» **PROBLEM TO WORK ON**
Across the listing, the lines that include "none" must be tallied and reported as a bare number.

» **RECORDS PROVIDED**
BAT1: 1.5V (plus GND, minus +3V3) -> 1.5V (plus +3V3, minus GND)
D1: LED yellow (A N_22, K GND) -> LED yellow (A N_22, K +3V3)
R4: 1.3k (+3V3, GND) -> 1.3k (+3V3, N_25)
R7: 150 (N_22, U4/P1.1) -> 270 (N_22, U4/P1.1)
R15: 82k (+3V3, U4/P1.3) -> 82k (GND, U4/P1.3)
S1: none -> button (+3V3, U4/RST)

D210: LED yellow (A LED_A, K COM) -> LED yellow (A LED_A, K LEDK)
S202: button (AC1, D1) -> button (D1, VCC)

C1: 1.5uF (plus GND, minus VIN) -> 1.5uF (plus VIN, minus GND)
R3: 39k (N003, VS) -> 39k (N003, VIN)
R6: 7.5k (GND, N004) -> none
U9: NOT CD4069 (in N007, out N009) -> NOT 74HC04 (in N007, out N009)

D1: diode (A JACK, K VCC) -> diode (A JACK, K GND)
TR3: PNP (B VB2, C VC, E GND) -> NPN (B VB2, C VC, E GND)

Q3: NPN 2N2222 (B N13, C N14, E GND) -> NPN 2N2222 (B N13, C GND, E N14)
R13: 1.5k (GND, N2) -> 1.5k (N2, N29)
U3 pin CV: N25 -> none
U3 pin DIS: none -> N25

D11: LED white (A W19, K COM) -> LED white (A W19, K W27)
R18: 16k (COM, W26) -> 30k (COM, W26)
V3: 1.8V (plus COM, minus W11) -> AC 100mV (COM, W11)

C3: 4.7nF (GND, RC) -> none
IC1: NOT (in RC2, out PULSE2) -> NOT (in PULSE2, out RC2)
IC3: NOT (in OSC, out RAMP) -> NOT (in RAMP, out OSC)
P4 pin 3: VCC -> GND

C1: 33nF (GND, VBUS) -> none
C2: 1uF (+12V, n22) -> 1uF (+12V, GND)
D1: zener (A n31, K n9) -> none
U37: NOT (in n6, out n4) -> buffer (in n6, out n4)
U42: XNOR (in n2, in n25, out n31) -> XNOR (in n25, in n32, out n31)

» **THE ANSWER**
7